EXERCISE>
Should the entries contain pictures, leave them out and return exactly the lines from the first through the line holding "(724, 382) = (649, 306): yellow".

DATA FOR THE TASK Block Start

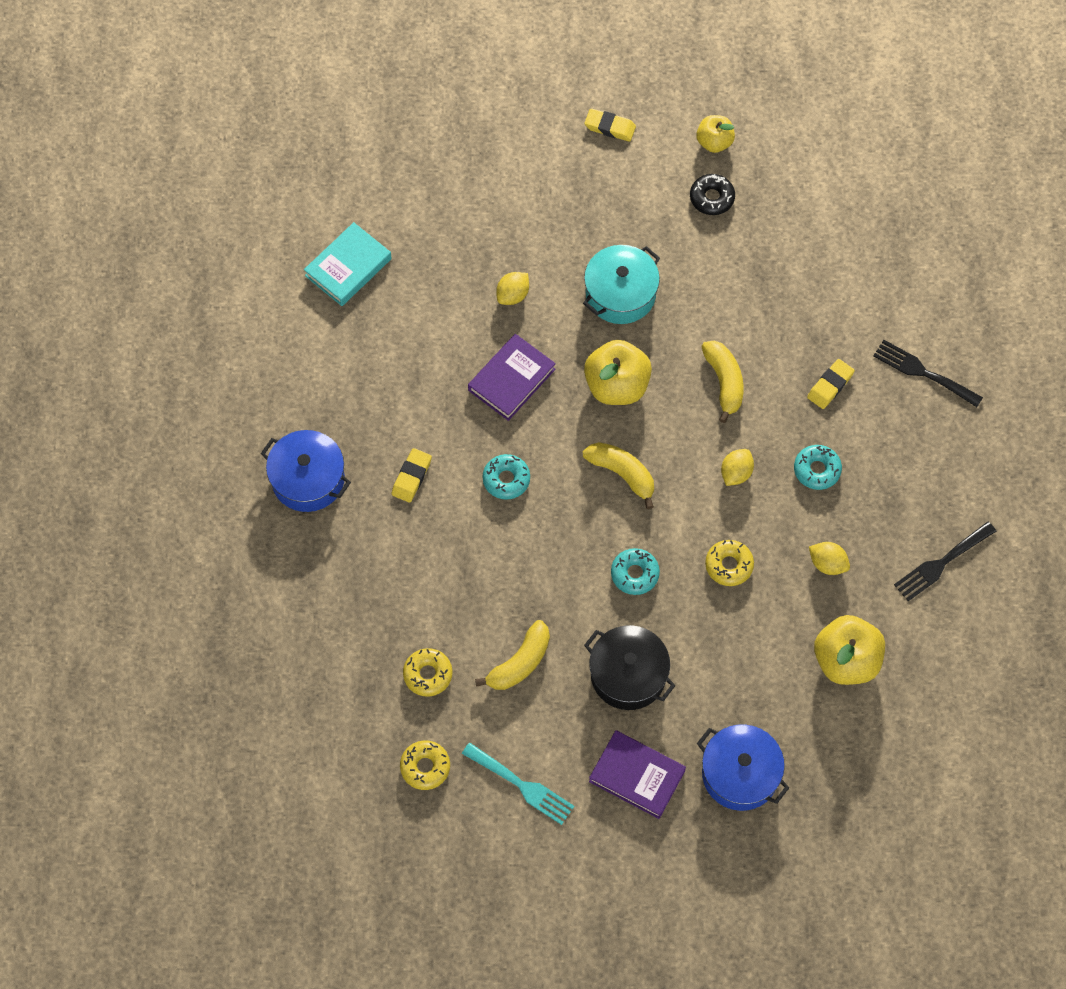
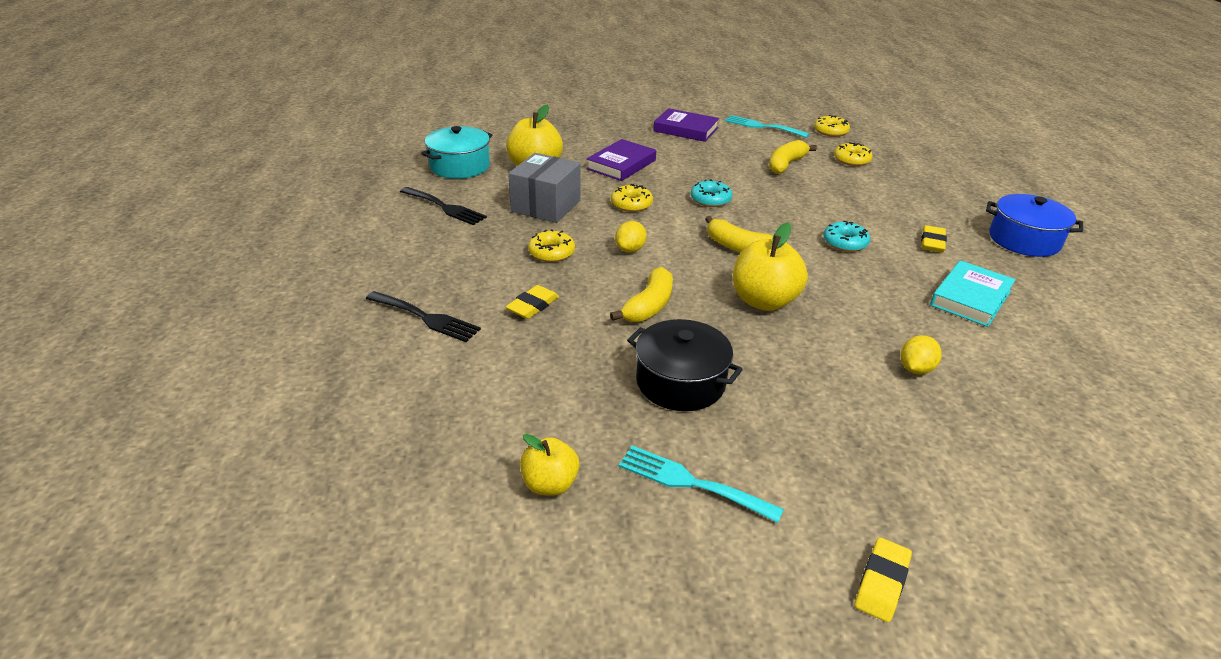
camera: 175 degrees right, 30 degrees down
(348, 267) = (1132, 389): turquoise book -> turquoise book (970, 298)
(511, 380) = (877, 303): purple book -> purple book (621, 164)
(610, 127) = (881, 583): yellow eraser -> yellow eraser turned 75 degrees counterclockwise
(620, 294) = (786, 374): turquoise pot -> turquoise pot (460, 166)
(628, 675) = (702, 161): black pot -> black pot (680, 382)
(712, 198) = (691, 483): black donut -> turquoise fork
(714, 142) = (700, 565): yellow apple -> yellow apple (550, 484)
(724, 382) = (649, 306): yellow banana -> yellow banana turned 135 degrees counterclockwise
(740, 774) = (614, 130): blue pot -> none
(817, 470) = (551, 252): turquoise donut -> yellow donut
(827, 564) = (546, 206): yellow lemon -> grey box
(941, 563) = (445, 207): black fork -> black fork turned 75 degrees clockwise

DATA FOR THE TASK Block End

EXERCISE RESULT>
camera: 175 degrees right, 30 degrees down
(348, 267) = (1132, 389): turquoise book -> turquoise book (970, 298)
(511, 380) = (877, 303): purple book -> purple book (621, 164)
(610, 127) = (881, 583): yellow eraser -> yellow eraser turned 75 degrees counterclockwise
(620, 294) = (786, 374): turquoise pot -> turquoise pot (460, 166)
(628, 675) = (702, 161): black pot -> black pot (680, 382)
(712, 198) = (691, 483): black donut -> turquoise fork
(714, 142) = (700, 565): yellow apple -> yellow apple (550, 484)
(724, 382) = (649, 306): yellow banana -> yellow banana turned 135 degrees counterclockwise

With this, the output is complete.